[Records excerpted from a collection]
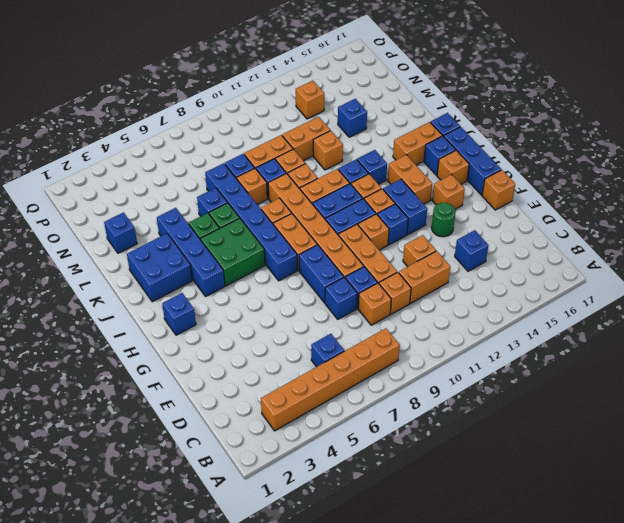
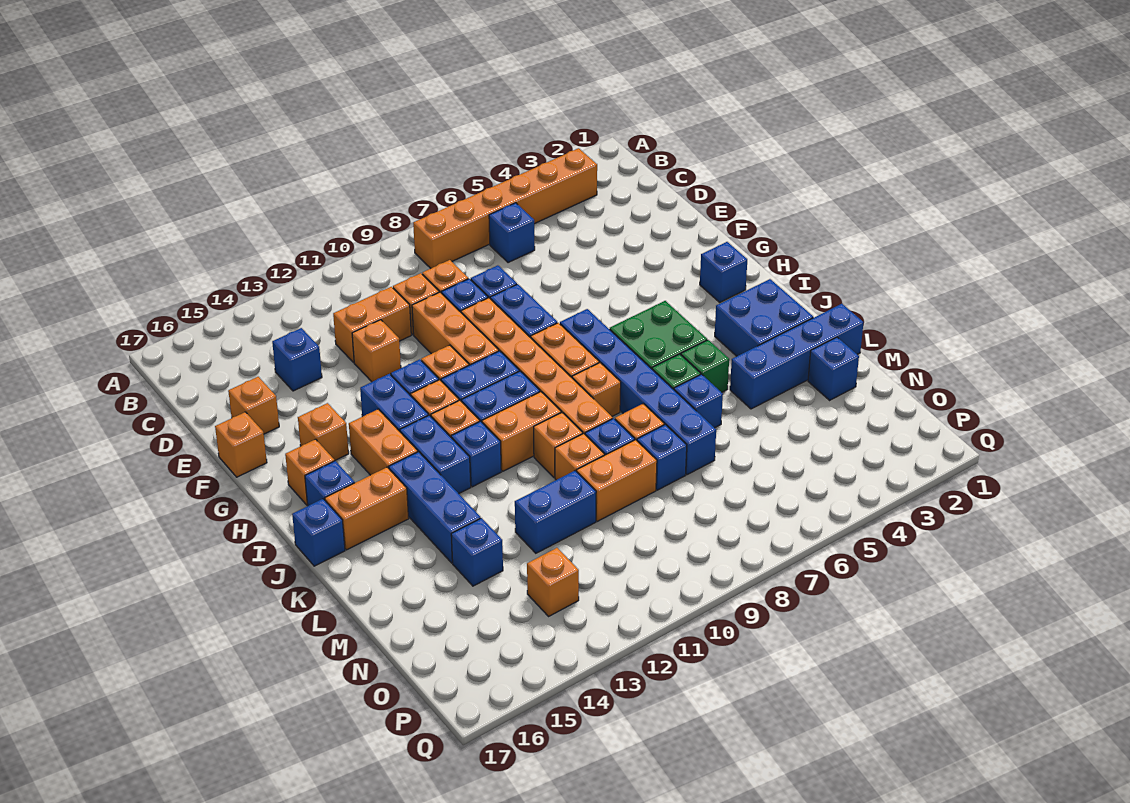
green round brick F14 level 1 -> none
blue brick G17:I17 level 1 -> blue brick J14:L14 level 1
blue brick I4:L4 level 1 -> blue brick L1:L4 level 1
blue brick J13 level 1 -> blue brick I13:J13 level 1
orange brick L12 level 1 -> orange brick E16 level 1
orange brick M11:M12 level 1 -> blue brick M11:M12 level 1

§ Task statement
Can you repeat, word for word, every line above from the one containing "blue brick G17:I17" down to the one containing "orange brick L12", including both?

§ Answer box
blue brick G17:I17 level 1 -> blue brick J14:L14 level 1
blue brick I4:L4 level 1 -> blue brick L1:L4 level 1
blue brick J13 level 1 -> blue brick I13:J13 level 1
orange brick L12 level 1 -> orange brick E16 level 1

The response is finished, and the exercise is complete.